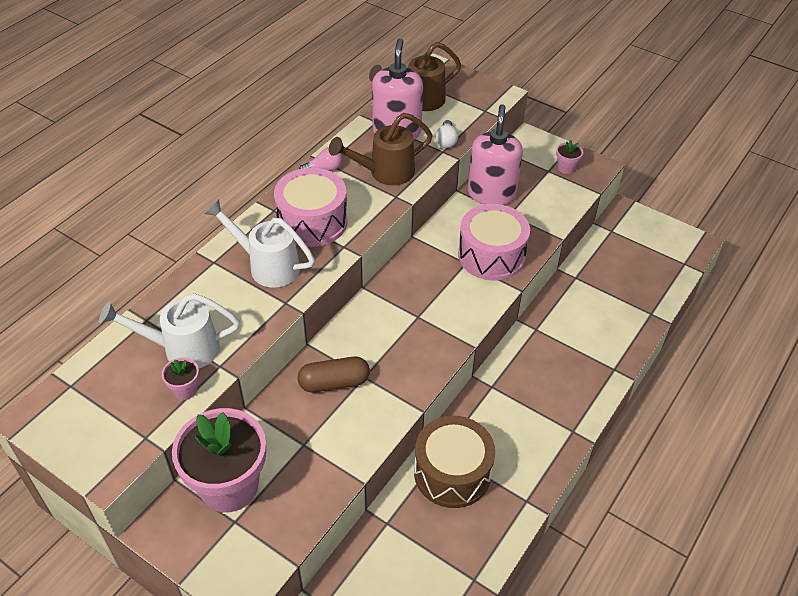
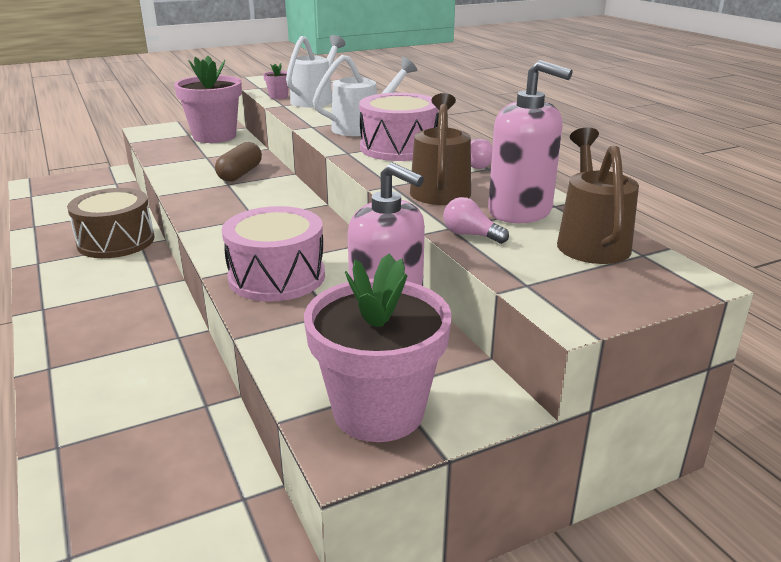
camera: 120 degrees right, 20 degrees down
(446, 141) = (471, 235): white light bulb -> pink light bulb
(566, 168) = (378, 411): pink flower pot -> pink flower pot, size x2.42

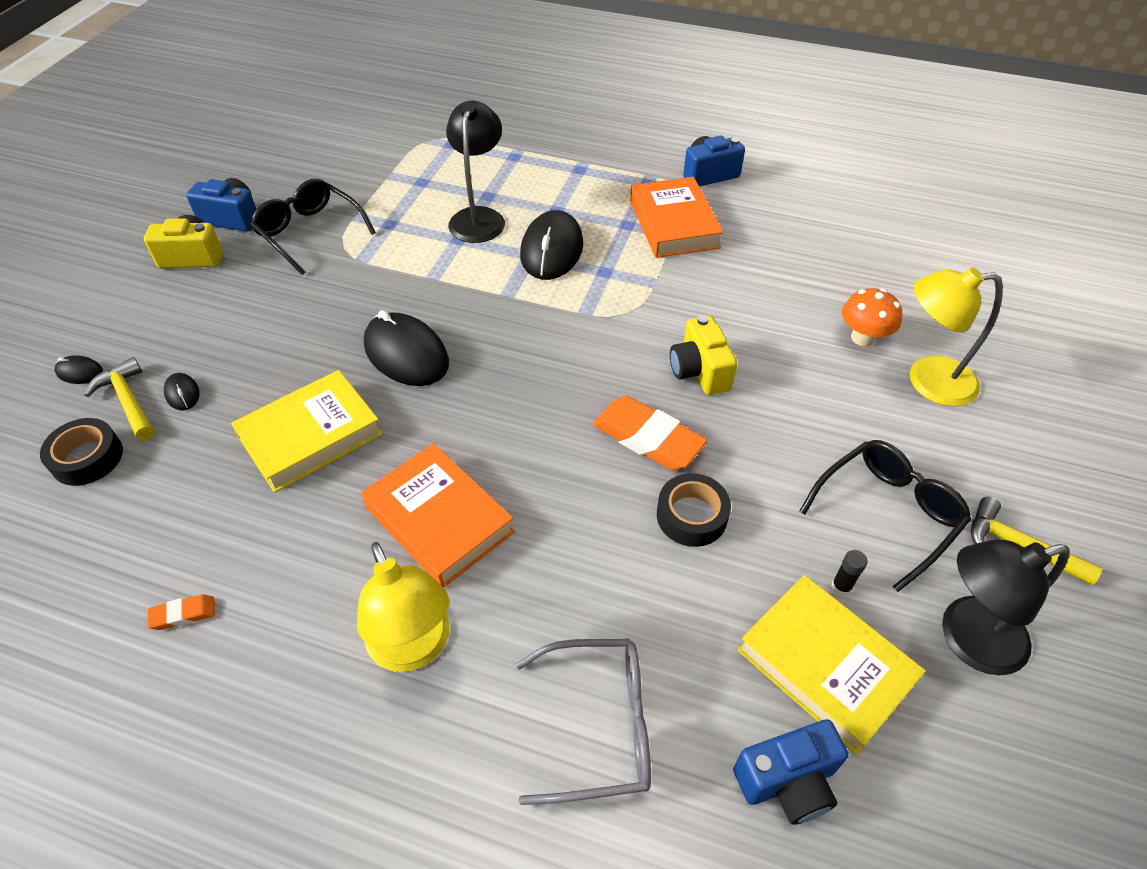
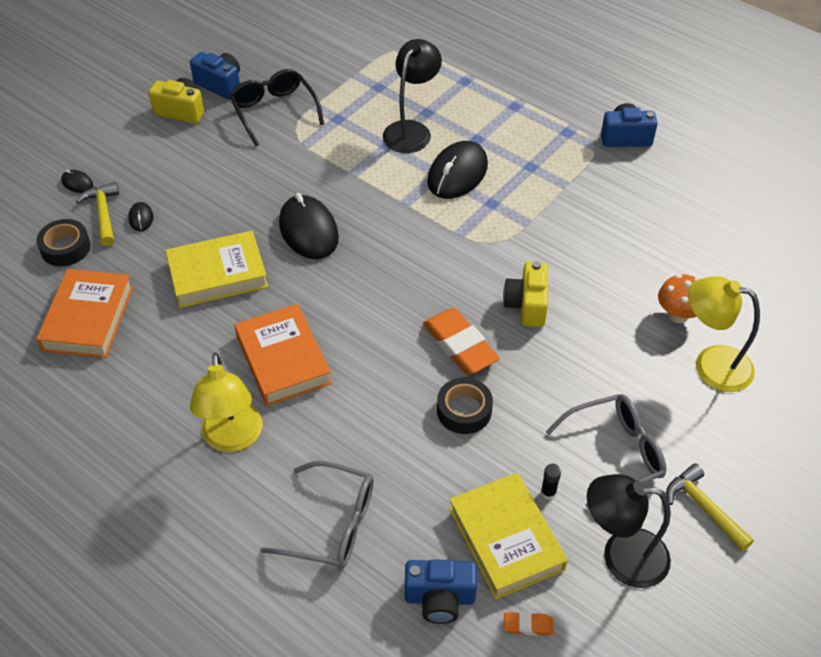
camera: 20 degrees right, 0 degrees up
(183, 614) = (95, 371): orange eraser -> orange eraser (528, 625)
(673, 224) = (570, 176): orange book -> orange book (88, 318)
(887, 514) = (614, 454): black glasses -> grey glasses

========================================================================

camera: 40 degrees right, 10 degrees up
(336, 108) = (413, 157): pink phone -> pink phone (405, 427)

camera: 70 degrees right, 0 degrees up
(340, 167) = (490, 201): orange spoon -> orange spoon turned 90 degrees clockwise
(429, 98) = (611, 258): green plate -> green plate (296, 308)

========================================================================

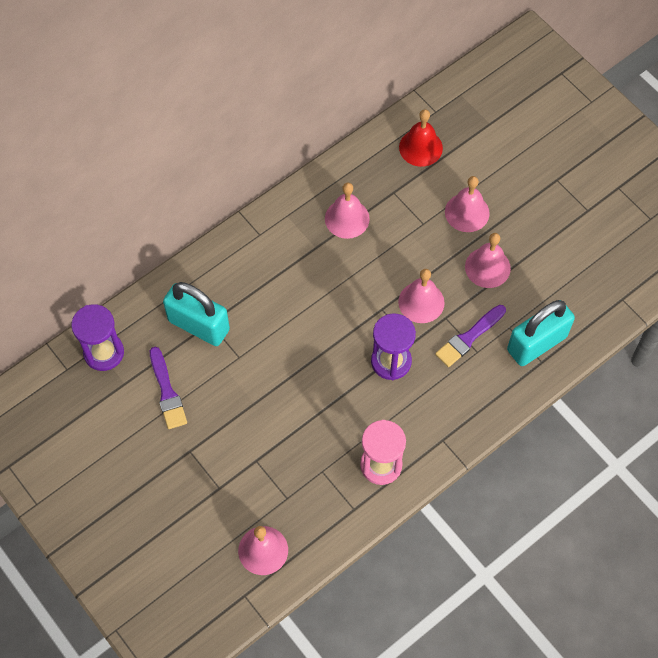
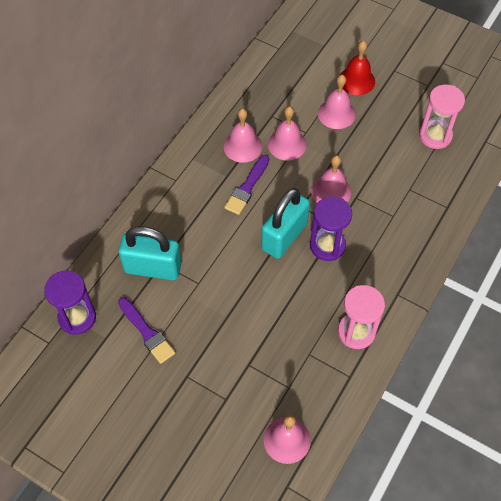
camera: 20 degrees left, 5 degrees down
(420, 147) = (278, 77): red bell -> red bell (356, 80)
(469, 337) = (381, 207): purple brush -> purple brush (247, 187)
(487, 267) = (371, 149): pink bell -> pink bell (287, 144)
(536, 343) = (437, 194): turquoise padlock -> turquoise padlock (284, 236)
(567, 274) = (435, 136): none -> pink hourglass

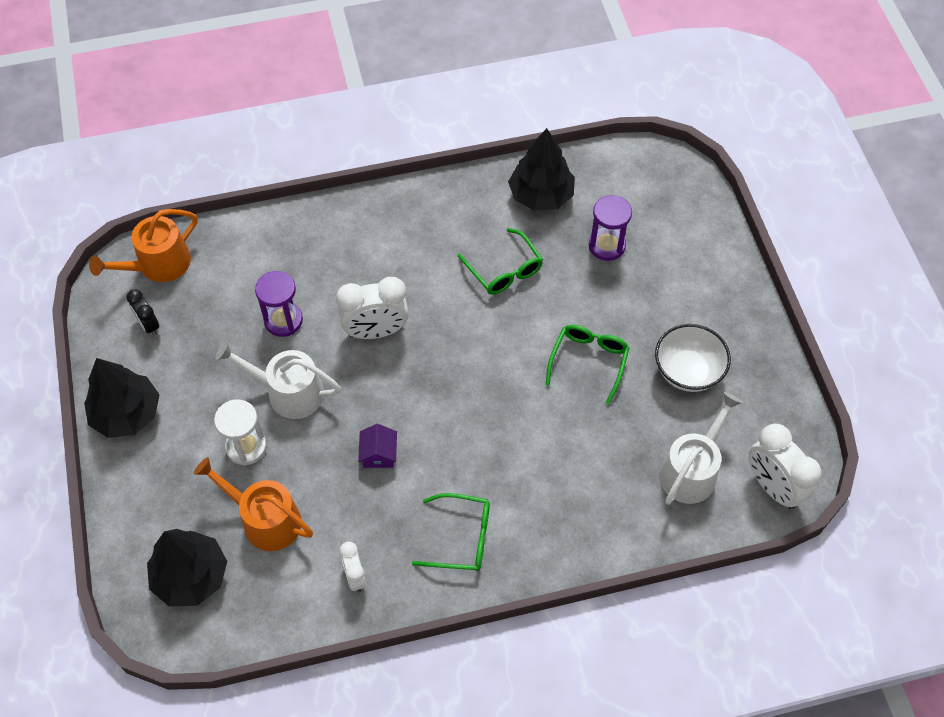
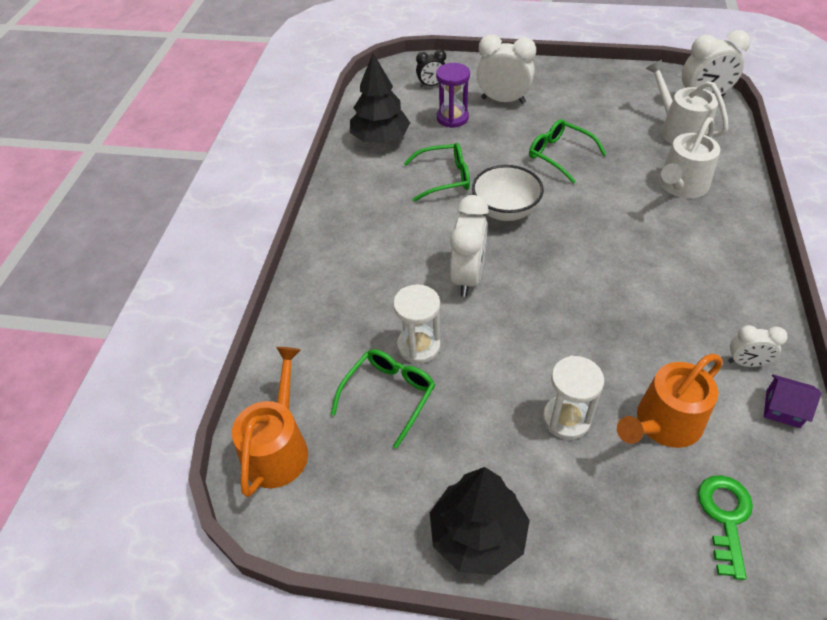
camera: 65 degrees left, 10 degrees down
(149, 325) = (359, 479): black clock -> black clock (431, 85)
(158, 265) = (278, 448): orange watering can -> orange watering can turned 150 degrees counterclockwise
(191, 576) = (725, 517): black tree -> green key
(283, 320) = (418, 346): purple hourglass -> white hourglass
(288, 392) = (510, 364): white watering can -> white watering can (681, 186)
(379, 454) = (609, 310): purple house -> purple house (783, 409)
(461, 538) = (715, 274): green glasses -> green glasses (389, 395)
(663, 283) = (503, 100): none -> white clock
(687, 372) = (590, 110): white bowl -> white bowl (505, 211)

========================================================================

Reproduce each line from the listing above that includes the word "green".

(429, 98) = (611, 258): green plate -> green plate (296, 308)
(191, 576) = (725, 517): black tree -> green key
(461, 538) = (715, 274): green glasses -> green glasses (389, 395)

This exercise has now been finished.